• Brief
Among the records, how many lines contain "strawberry"? Only the number is needed.

• Dataset records
--------------------------------------------------

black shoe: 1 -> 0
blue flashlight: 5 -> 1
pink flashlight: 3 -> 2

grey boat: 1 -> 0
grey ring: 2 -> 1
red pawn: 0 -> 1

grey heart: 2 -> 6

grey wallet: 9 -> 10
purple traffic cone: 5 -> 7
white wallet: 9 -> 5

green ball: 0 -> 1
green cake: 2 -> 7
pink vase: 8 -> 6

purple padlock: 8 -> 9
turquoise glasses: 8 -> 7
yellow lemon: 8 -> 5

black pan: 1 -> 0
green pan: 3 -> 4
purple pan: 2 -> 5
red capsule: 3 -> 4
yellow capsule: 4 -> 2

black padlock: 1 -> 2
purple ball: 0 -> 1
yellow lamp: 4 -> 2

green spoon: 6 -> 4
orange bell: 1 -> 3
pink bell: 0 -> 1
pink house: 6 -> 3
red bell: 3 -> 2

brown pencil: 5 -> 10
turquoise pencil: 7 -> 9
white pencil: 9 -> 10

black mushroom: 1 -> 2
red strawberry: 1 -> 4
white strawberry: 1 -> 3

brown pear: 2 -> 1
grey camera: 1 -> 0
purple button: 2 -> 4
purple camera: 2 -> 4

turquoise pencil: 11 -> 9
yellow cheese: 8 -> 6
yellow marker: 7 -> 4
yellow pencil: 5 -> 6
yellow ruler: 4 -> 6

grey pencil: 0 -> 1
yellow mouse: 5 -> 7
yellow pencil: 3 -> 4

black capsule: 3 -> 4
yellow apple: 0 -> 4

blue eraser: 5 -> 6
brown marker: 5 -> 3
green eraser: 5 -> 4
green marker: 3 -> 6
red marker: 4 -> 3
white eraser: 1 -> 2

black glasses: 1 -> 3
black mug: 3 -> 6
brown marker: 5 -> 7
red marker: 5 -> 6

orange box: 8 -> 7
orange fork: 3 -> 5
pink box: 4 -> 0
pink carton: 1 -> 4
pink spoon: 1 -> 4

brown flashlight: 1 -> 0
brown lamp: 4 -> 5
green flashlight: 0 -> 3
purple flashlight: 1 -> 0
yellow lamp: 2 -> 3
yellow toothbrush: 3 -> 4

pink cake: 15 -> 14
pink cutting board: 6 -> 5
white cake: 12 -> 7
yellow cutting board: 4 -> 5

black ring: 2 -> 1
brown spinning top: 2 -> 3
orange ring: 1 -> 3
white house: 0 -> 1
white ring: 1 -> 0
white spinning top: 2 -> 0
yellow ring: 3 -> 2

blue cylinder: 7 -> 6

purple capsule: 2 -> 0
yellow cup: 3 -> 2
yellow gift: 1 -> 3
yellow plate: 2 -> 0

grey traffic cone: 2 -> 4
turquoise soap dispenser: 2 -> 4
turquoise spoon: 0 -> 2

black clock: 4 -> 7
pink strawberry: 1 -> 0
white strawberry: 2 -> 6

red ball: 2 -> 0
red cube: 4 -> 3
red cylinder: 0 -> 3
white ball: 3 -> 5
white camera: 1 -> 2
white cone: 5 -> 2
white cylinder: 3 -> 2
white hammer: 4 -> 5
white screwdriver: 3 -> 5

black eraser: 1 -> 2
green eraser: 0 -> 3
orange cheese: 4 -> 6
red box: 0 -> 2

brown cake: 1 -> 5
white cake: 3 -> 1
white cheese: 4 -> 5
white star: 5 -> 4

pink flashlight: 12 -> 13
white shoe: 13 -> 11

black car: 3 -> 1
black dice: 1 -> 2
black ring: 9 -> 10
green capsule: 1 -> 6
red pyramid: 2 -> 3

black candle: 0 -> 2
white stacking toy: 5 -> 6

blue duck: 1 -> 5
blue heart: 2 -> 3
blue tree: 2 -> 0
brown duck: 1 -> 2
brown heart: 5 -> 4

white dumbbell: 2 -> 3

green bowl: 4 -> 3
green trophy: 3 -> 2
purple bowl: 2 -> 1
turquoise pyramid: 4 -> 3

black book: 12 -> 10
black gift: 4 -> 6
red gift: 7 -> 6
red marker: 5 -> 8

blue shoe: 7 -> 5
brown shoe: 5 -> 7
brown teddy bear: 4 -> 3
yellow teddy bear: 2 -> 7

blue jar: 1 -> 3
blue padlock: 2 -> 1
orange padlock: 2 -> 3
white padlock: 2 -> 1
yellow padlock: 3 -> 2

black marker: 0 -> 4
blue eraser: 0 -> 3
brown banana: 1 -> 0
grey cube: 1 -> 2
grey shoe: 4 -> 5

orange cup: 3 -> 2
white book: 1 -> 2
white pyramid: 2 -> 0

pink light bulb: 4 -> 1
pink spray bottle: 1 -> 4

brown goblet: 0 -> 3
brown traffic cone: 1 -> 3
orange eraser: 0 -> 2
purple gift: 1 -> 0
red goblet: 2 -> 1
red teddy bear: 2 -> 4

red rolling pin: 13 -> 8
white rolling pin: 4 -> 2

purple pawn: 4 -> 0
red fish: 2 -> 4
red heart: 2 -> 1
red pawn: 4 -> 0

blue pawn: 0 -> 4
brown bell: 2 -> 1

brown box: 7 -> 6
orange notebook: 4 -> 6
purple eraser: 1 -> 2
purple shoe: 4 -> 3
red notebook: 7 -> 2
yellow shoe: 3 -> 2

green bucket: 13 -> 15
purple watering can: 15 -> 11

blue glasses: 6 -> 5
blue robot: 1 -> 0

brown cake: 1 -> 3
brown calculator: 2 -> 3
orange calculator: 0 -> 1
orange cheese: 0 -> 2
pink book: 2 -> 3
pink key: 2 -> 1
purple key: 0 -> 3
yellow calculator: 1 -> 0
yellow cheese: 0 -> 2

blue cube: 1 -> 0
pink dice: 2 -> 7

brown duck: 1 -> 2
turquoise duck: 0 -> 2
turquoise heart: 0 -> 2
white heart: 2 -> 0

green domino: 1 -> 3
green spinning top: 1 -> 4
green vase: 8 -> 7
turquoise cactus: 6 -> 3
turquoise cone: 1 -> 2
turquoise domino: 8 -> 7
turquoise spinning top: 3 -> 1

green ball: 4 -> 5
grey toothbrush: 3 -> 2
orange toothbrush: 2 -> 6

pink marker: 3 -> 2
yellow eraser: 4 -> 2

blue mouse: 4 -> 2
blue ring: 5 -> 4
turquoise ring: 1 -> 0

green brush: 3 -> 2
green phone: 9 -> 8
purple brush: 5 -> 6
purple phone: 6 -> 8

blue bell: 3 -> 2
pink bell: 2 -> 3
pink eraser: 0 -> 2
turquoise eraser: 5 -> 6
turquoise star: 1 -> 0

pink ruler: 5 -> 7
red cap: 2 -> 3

--------------------------------------------------

• Your solution
4